Saved data entries:
━━━━━━━━━━━━━━━━━━━━━━━━━━━━━━

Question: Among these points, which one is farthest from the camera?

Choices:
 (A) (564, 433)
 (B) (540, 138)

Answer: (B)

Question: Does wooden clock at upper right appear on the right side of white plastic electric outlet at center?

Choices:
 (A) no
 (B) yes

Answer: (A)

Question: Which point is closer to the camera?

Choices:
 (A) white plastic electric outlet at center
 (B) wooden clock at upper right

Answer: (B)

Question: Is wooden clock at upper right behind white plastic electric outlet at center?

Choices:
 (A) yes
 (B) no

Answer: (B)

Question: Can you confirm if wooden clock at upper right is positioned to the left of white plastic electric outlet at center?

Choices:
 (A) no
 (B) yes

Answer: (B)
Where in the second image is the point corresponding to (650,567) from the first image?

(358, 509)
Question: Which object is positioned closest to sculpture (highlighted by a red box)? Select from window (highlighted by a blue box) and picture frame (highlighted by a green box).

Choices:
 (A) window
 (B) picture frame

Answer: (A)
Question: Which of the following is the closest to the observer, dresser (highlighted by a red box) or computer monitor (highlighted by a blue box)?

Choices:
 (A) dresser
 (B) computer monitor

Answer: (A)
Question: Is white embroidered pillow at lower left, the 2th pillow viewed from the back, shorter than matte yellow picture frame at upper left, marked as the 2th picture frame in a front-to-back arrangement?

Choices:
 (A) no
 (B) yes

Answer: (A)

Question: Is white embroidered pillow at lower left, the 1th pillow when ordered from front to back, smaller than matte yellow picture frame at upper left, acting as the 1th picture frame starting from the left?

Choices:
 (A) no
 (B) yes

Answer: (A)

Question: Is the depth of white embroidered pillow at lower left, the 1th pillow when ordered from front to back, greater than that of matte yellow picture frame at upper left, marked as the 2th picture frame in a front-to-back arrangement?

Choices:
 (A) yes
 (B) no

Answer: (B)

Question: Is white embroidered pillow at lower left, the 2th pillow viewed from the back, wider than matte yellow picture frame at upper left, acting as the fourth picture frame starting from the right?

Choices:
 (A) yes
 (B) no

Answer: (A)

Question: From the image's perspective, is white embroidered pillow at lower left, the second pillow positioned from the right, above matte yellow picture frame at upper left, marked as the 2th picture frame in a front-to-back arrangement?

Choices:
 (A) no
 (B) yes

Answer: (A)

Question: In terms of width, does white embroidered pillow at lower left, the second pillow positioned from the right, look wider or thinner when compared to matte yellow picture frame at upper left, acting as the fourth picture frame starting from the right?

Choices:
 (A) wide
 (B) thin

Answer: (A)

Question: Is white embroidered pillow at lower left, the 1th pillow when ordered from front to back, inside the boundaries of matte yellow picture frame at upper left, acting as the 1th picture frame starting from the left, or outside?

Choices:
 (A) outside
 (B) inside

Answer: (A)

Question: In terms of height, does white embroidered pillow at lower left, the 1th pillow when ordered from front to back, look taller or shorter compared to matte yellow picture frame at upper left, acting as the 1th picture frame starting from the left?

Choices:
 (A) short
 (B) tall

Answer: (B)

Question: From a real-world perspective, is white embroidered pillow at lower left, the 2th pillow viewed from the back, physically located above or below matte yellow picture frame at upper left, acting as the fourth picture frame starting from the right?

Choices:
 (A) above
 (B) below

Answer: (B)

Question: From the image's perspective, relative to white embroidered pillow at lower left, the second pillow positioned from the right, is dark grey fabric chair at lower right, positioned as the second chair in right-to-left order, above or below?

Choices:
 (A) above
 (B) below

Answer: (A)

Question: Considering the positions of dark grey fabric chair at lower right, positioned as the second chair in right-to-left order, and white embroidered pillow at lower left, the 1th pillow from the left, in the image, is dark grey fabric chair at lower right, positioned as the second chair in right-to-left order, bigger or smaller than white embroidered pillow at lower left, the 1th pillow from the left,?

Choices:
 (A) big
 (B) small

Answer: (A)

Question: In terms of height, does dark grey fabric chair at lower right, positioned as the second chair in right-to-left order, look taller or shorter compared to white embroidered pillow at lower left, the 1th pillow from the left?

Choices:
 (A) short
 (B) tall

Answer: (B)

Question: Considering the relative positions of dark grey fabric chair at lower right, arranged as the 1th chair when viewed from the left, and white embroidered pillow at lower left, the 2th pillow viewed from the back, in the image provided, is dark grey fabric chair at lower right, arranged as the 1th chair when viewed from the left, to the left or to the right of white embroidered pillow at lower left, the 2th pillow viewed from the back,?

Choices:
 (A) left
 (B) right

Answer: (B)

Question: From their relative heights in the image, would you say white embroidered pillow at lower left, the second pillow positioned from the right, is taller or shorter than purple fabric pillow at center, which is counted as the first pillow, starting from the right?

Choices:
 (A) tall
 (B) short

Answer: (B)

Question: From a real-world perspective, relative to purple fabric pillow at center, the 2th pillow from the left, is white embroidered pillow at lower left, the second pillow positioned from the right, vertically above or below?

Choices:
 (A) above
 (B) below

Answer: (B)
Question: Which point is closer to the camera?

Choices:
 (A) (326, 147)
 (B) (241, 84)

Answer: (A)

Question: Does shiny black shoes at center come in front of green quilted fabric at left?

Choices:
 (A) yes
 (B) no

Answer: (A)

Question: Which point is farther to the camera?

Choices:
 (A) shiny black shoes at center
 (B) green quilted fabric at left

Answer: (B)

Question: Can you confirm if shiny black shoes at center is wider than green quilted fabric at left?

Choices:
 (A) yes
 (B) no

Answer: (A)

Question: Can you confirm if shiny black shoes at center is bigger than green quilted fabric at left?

━━━━━━━━━━━━━━━━━━━━━━━━━━━━━━

TASK TO CARRY OUT:
Pick out every line of the data above that contains the string "wider", matching case exactly.

SOLVED PROBLEM:
Question: Is white embroidered pillow at lower left, the 2th pillow viewed from the back, wider than matte yellow picture frame at upper left, acting as the fourth picture frame starting from the right?
Question: In terms of width, does white embroidered pillow at lower left, the second pillow positioned from the right, look wider or thinner when compared to matte yellow picture frame at upper left, acting as the fourth picture frame starting from the right?
Question: Can you confirm if shiny black shoes at center is wider than green quilted fabric at left?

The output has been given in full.